Problem to work on: Look below and pull out each line with the word "paintbrush".

#### Listed records ####

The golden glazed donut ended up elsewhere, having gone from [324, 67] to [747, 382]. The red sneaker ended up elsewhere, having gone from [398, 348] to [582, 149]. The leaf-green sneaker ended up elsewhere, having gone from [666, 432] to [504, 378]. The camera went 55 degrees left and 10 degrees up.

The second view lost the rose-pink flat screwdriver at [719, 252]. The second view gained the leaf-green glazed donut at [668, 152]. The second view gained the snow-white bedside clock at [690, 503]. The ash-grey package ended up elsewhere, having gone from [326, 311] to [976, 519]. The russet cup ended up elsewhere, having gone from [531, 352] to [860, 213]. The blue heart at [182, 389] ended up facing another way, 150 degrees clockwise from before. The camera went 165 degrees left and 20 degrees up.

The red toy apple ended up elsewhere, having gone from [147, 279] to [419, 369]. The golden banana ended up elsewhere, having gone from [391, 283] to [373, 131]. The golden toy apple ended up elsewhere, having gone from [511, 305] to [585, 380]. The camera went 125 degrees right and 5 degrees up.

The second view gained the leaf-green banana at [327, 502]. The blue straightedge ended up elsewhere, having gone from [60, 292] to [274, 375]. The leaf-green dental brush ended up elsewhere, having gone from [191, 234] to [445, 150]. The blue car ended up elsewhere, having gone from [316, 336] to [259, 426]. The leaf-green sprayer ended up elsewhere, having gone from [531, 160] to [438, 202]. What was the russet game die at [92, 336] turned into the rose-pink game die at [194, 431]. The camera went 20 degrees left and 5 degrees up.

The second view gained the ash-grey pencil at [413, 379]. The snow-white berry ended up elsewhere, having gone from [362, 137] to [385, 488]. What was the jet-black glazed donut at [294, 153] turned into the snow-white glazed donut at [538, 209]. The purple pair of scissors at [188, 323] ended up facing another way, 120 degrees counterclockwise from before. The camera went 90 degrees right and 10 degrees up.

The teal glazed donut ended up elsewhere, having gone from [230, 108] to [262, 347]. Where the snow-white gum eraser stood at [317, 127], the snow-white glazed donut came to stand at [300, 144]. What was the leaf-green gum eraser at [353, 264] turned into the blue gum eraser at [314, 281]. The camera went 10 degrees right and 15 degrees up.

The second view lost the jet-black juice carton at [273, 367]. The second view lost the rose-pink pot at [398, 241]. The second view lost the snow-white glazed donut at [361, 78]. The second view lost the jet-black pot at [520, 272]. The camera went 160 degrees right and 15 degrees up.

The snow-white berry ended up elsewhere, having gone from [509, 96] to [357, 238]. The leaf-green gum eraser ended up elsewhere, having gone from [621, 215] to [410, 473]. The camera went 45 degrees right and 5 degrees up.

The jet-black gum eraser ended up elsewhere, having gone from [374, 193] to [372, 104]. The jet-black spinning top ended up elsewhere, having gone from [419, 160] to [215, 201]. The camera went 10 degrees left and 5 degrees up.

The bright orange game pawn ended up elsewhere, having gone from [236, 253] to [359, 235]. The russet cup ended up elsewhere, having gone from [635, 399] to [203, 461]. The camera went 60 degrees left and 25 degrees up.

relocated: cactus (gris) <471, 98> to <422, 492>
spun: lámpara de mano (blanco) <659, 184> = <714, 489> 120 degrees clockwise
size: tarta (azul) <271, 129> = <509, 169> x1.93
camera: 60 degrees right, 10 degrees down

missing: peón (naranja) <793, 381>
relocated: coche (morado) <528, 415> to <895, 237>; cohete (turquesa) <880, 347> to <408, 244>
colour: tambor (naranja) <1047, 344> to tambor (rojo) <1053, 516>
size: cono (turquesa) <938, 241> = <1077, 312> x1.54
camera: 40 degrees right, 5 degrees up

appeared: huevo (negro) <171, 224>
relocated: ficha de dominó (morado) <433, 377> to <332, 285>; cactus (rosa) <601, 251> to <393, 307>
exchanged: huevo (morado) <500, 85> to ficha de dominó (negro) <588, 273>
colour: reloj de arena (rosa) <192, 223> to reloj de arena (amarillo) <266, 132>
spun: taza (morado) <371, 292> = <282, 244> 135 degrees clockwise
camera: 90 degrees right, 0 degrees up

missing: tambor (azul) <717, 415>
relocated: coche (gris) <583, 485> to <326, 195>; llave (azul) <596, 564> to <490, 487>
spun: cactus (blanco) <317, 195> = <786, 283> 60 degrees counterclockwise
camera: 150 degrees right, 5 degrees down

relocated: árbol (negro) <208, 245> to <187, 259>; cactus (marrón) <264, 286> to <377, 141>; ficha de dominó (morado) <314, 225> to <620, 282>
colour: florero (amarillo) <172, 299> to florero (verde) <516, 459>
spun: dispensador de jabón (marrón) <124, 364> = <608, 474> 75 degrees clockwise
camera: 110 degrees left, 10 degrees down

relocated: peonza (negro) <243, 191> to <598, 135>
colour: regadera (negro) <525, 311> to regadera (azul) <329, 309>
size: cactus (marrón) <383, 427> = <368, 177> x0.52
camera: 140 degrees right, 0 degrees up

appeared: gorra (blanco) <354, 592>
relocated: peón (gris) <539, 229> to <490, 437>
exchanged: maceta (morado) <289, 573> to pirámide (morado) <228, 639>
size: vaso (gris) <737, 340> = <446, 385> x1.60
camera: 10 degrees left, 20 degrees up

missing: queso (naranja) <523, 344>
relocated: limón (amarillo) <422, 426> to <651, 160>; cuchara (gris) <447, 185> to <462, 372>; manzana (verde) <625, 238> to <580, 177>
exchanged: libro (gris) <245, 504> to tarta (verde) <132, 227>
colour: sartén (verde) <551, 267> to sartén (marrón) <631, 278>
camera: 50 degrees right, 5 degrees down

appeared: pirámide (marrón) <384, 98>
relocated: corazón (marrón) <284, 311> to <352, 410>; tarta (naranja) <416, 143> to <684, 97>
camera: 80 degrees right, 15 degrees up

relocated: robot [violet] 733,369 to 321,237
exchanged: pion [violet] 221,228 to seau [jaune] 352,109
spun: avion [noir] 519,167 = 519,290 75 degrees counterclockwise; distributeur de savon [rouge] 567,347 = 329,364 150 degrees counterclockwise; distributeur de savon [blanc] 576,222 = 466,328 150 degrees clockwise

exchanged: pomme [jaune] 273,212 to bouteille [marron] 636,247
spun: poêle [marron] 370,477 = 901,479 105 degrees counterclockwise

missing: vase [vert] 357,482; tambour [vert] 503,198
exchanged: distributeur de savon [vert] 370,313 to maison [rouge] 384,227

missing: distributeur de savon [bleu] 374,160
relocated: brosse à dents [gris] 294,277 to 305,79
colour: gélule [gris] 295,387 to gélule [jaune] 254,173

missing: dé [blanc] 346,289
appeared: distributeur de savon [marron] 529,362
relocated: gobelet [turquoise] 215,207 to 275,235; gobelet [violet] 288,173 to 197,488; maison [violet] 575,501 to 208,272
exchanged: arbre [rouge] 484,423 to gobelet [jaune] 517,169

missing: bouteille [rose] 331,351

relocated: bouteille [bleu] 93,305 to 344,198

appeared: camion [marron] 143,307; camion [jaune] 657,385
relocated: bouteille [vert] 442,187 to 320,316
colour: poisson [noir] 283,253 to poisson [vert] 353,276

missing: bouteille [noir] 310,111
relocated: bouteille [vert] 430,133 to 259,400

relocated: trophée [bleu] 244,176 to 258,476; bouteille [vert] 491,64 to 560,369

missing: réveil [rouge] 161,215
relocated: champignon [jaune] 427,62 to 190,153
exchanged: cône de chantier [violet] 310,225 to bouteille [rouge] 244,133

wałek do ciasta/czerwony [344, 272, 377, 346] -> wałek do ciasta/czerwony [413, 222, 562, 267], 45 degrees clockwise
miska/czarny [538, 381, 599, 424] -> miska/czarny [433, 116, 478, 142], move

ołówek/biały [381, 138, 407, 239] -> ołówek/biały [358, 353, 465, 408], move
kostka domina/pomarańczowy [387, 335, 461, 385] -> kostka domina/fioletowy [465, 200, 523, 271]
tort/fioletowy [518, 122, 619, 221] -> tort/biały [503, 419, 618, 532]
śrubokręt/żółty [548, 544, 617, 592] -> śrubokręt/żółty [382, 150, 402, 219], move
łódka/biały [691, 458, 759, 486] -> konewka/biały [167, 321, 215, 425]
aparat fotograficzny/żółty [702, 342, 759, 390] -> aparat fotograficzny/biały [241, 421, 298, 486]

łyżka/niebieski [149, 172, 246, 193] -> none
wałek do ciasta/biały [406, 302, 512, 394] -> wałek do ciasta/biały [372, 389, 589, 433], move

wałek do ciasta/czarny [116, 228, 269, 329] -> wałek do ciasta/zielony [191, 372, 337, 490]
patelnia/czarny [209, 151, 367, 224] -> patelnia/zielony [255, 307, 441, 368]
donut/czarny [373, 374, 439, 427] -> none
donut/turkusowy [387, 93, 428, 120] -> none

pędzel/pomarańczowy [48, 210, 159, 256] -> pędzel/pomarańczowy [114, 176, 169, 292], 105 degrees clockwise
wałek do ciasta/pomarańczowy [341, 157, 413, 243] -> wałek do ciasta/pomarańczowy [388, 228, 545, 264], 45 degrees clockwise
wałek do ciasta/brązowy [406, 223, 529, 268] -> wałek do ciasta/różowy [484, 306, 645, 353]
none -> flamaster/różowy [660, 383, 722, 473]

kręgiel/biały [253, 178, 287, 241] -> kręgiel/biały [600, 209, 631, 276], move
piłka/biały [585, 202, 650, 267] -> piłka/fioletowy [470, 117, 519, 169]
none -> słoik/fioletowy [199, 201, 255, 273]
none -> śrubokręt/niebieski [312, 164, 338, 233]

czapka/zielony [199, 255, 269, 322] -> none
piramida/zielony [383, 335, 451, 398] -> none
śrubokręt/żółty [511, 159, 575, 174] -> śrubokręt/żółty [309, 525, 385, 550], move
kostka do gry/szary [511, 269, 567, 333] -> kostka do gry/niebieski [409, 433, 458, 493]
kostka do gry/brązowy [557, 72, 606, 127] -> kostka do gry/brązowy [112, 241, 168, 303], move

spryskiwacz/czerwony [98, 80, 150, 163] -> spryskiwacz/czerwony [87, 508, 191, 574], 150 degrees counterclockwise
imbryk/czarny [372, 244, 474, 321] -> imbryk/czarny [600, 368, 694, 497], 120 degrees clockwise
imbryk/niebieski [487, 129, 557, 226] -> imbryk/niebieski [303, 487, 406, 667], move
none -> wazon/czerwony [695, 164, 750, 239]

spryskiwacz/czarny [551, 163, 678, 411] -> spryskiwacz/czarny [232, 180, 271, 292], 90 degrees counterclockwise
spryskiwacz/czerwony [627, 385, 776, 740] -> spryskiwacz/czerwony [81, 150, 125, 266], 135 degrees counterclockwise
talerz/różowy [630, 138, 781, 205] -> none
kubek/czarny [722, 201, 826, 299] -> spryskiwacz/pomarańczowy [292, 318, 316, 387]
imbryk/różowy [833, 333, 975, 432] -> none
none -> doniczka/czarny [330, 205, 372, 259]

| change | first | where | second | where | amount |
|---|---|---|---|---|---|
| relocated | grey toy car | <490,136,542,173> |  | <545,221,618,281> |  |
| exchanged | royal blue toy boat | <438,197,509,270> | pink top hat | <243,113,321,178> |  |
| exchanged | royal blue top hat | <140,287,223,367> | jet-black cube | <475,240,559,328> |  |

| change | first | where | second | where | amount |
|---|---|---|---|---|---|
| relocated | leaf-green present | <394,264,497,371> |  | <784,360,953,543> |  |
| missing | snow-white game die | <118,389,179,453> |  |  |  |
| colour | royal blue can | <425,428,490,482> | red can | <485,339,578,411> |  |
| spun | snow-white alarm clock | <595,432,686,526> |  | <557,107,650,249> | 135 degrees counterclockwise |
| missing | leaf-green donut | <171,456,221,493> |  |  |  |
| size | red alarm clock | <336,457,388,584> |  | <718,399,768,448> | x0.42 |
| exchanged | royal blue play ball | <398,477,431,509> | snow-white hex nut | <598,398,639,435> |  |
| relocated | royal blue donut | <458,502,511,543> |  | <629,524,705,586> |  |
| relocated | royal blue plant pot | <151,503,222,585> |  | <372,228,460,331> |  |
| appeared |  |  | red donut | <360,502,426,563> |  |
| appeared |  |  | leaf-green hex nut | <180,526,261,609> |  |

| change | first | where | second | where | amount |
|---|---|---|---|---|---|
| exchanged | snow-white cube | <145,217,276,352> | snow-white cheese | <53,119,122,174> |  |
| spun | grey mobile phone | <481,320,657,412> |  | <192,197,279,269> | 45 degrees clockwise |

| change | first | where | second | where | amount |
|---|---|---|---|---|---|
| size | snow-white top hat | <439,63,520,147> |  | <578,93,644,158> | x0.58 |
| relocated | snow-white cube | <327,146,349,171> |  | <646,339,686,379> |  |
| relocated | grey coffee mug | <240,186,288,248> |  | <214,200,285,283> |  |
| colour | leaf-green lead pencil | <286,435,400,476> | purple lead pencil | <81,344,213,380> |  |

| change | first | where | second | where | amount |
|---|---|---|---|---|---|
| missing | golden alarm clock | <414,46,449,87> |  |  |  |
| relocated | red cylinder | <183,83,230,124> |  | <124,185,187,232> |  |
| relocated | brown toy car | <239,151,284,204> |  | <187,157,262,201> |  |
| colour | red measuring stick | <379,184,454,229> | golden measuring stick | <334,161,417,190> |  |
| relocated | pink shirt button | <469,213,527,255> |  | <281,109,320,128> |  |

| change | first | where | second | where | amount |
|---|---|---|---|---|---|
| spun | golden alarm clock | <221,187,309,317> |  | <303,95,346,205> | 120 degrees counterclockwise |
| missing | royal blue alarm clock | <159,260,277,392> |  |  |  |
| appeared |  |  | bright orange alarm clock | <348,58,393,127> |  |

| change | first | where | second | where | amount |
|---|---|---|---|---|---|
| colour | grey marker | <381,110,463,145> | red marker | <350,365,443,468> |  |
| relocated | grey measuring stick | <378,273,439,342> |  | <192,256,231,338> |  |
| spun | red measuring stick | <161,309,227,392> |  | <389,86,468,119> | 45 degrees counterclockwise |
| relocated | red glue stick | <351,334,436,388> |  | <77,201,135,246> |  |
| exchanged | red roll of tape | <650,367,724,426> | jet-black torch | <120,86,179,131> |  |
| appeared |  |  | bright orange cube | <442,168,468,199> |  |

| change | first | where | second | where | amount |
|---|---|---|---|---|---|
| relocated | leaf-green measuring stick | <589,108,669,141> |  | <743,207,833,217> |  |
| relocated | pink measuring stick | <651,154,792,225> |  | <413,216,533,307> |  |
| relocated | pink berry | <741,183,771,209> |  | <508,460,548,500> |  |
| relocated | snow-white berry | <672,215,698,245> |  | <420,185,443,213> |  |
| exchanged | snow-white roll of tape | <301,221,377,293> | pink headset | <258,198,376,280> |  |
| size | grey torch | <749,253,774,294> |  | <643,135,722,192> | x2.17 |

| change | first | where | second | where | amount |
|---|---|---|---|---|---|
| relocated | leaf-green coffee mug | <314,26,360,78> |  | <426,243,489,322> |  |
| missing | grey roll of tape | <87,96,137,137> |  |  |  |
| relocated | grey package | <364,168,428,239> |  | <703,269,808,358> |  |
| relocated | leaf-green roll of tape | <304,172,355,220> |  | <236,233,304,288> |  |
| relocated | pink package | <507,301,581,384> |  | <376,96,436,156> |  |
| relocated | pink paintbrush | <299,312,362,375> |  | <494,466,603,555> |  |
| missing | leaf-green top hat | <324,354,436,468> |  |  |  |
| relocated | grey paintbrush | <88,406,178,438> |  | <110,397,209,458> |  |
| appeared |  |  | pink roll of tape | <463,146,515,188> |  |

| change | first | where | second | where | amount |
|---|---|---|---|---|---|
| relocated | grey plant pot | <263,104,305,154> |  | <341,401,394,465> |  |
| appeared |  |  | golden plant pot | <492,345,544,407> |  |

####

Exercise output:
| relocated | pink paintbrush | <299,312,362,375> |  | <494,466,603,555> |  |
| relocated | grey paintbrush | <88,406,178,438> |  | <110,397,209,458> |  |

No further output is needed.